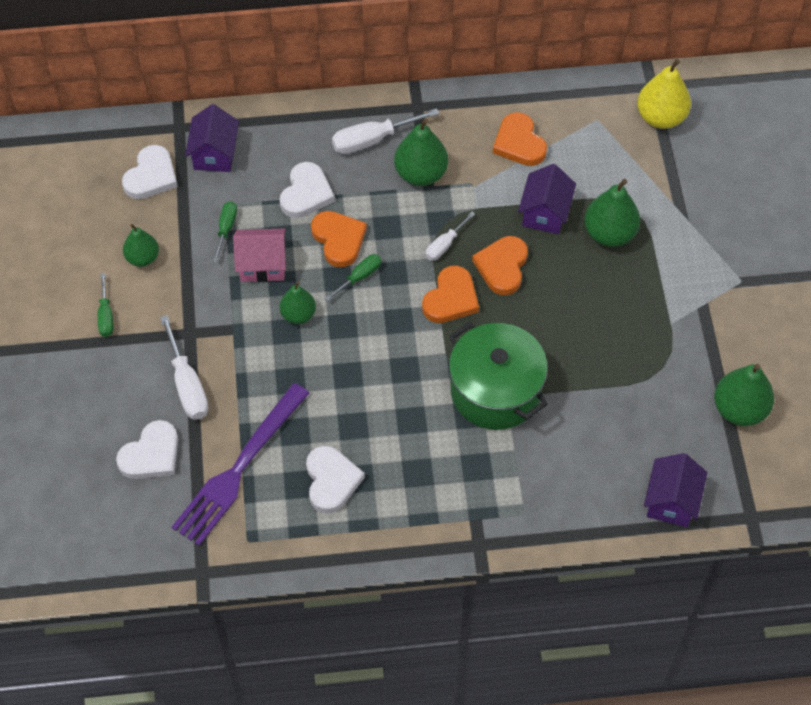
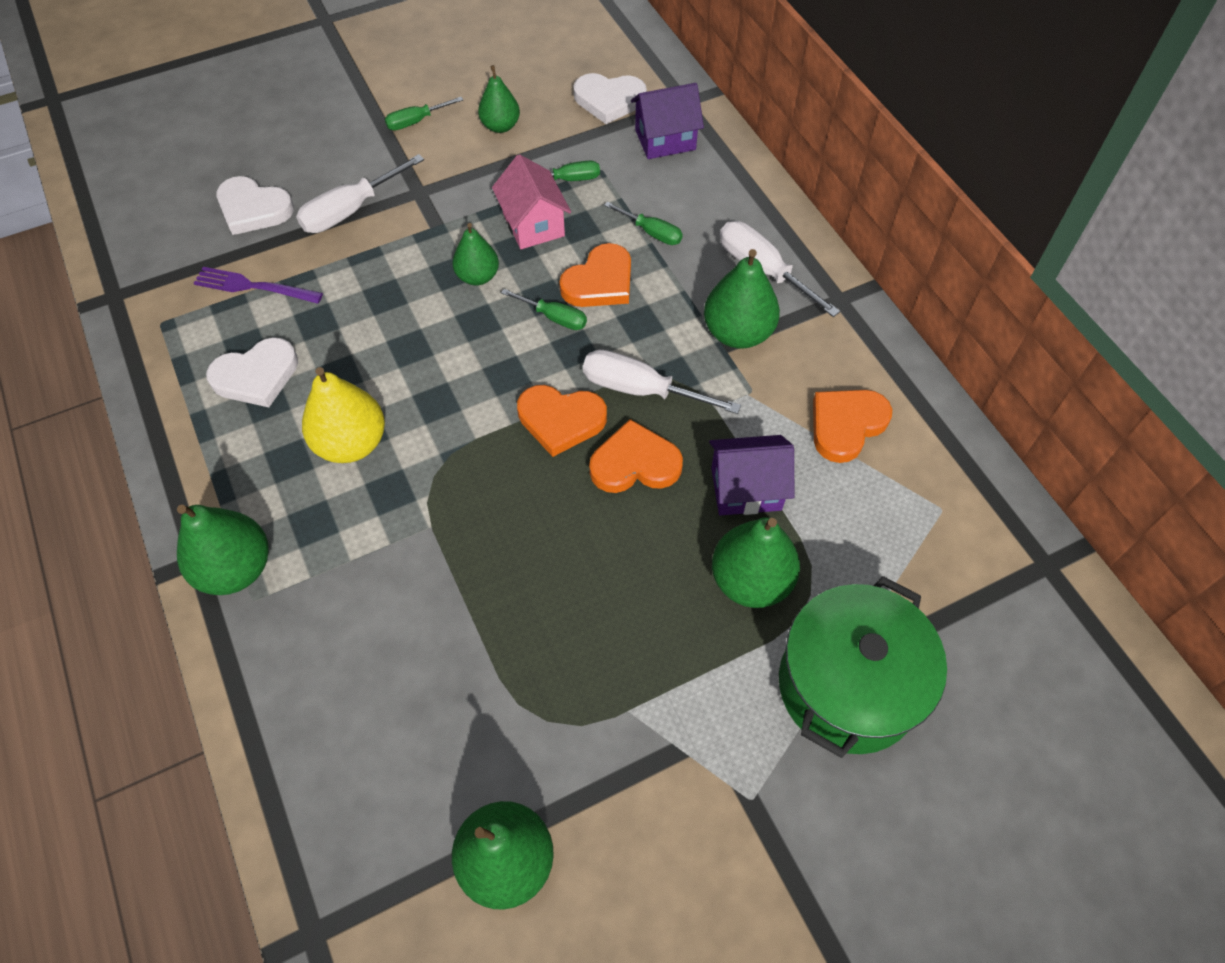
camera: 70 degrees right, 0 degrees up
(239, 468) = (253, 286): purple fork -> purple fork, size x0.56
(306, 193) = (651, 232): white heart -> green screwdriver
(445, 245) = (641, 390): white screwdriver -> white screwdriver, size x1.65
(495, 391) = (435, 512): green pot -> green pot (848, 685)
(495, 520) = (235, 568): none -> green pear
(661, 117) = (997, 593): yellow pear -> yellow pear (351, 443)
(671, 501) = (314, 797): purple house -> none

====

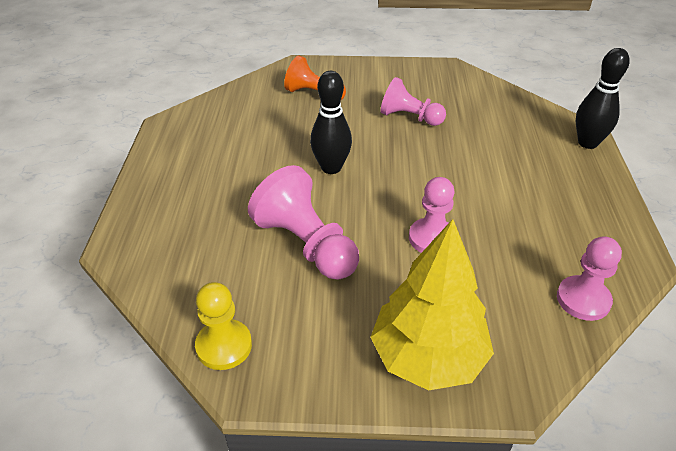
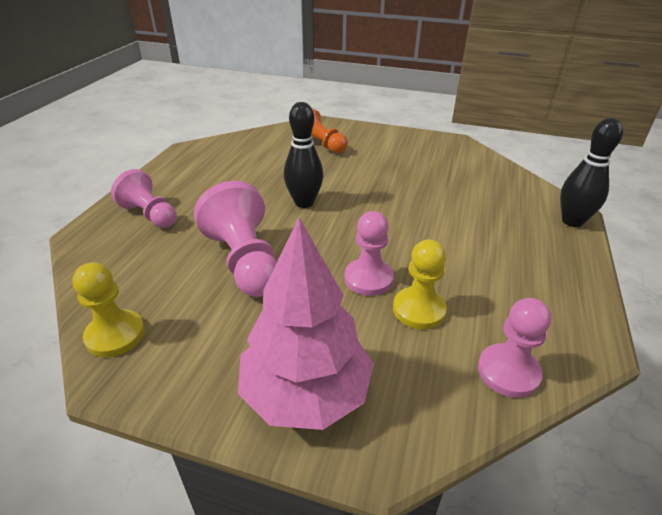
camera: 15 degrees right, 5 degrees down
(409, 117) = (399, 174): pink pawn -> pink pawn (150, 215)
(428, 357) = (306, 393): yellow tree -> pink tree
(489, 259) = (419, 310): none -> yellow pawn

====

**ACTIVITY:** Transcribe each line of the data above, unaltered, from the one where "camera: 70 degrees right, 0 degrees up" appears to the one where "(495, 520) = (235, 568): none -> green pear" appears, inclusive of both.

**SOLUTION FOR THIS TASK:**
camera: 70 degrees right, 0 degrees up
(239, 468) = (253, 286): purple fork -> purple fork, size x0.56
(306, 193) = (651, 232): white heart -> green screwdriver
(445, 245) = (641, 390): white screwdriver -> white screwdriver, size x1.65
(495, 391) = (435, 512): green pot -> green pot (848, 685)
(495, 520) = (235, 568): none -> green pear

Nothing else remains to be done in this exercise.